* _RECORDS FOR THE TASK_
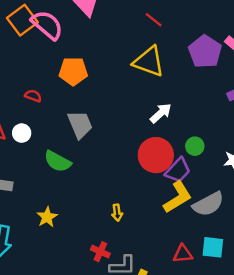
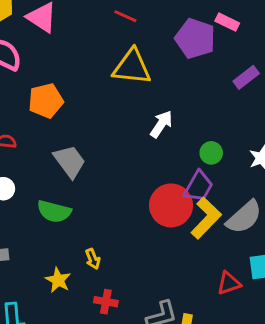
red circle: (156, 155) -> (171, 205), moved
yellow arrow: (117, 213) -> (93, 259), moved
red cross: (100, 252) -> (106, 302), moved

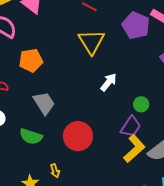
yellow triangle: (132, 67) -> (91, 42), turned 48
red circle: (171, 205) -> (78, 136), moved

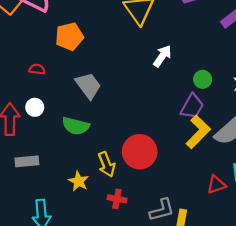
red circle: (78, 136) -> (140, 152), moved
yellow arrow: (55, 171) -> (107, 164), size x1.5

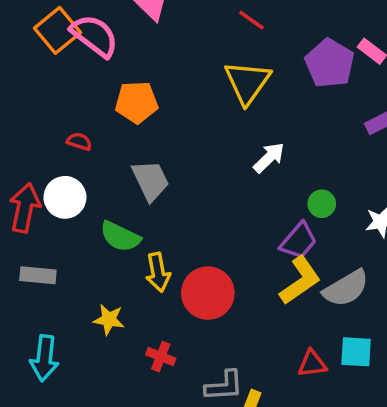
white circle: (35, 107) -> (65, 197), size x1.5
yellow arrow: (107, 164) -> (158, 272), moved
yellow star: (79, 181) -> (109, 319), turned -30

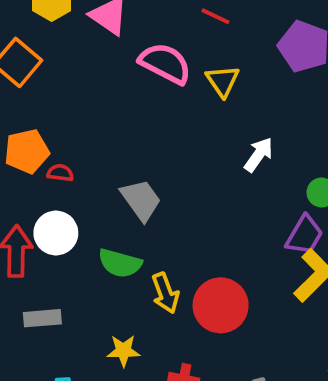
pink semicircle: (95, 36) -> (165, 63), moved
yellow triangle: (247, 82) -> (223, 81), size x0.7
orange pentagon: (137, 102) -> (27, 151), moved

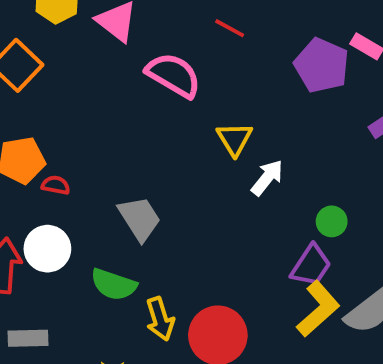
yellow triangle: (223, 81) -> (234, 139), moved

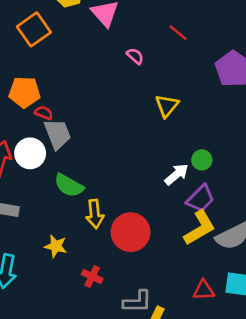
pink semicircle: (173, 75) -> (135, 56), size x0.5
white arrow: (267, 178) -> (177, 174), moved
gray trapezoid: (140, 219) -> (58, 134), moved
green circle: (332, 221) -> (202, 160), moved

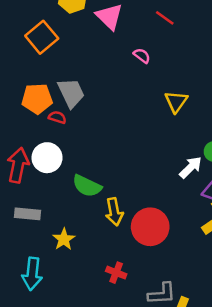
red line: (178, 33) -> (165, 18), moved
gray trapezoid: (58, 134) -> (71, 93), moved
yellow star: (56, 246) -> (64, 239), moved, turned 30

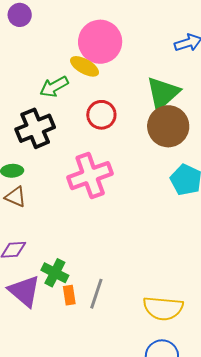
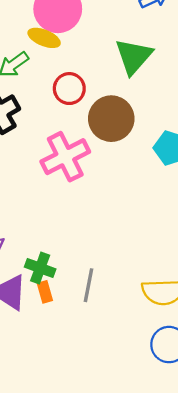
brown circle: (168, 126) -> (111, 119), moved
orange rectangle: (69, 295) -> (45, 292), moved

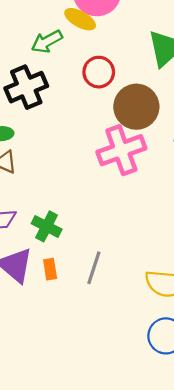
pink cross: (65, 157) -> (121, 150), moved
green cross: (40, 268) -> (47, 226), moved

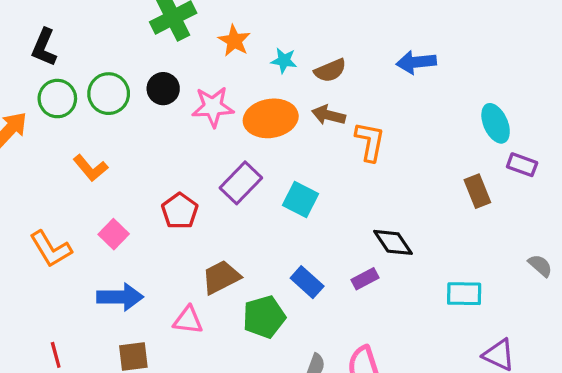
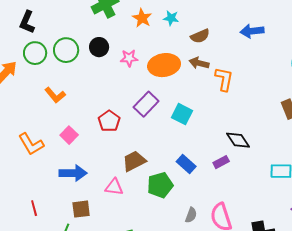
cyan star: (284, 61) -> (171, 18), moved
pink star: (213, 107) -> (129, 58), size x0.7

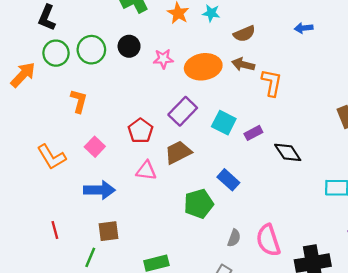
blue arrow: (252, 31) -> (304, 28), size x0.7
orange L-shape: (55, 95) -> (79, 101), turned -125
brown trapezoid: (134, 161) -> (178, 152), moved
purple rectangle: (221, 162) -> (253, 133), moved
pink triangle: (114, 187) -> (146, 171), moved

* _YOUR TASK_
For each line above that includes "rectangle", make a copy.

* _EXERCISE ANSWER_
orange rectangle: (69, 295) -> (45, 292), moved
purple rectangle: (221, 162) -> (253, 133), moved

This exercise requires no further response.